* **TASK PROMPT**:
Among the lines of the records below, copy those that hold the word "degrees".

Image sets with object changes
○ ○ ○ ○ ○ ○ ○

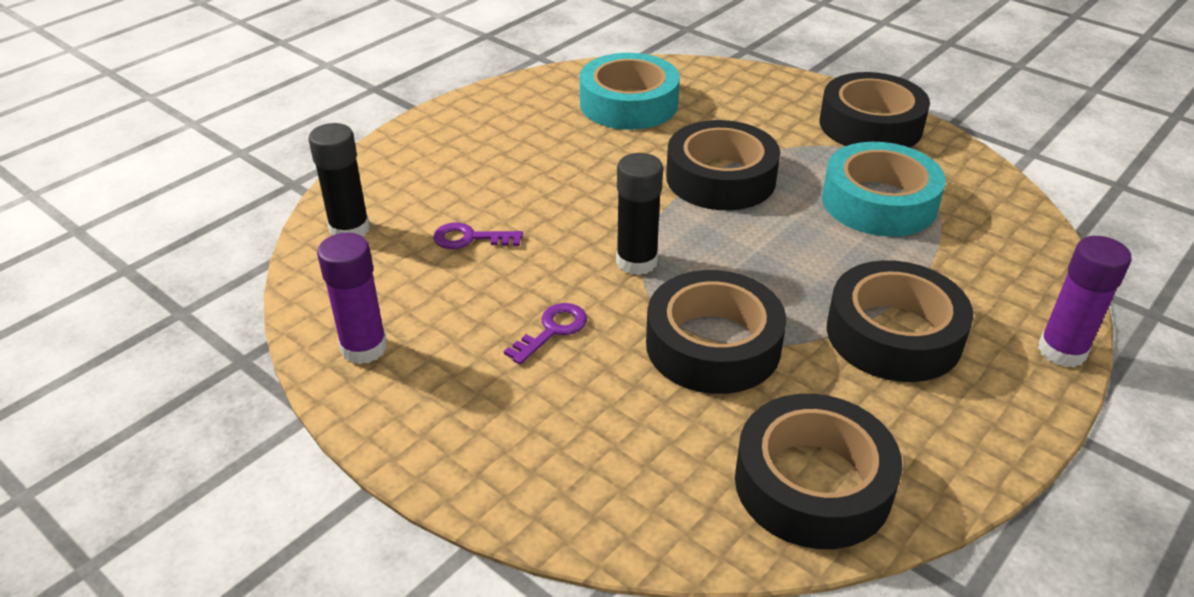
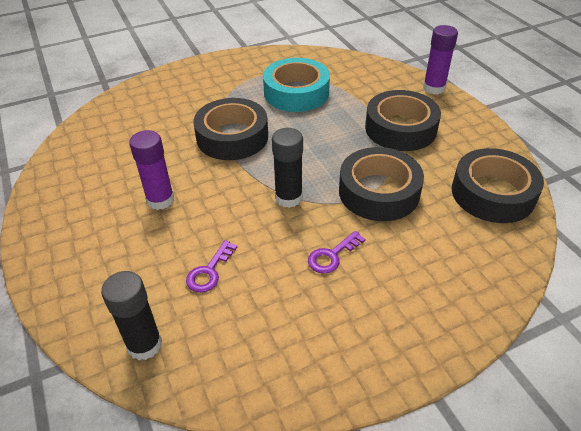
camera: 65 degrees left, 5 degrees up
(364, 348) = (298, 366): purple glue stick -> purple glue stick (160, 200)
(552, 330) = (332, 256): purple key -> purple key turned 105 degrees counterclockwise
(628, 104) = (117, 146): turquoise tape -> none
(870, 125) = (227, 69): black tape -> none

○ ○ ○ ○ ○ ○ ○

* **SOLVED EXERCISE**:
camera: 65 degrees left, 5 degrees up
(552, 330) = (332, 256): purple key -> purple key turned 105 degrees counterclockwise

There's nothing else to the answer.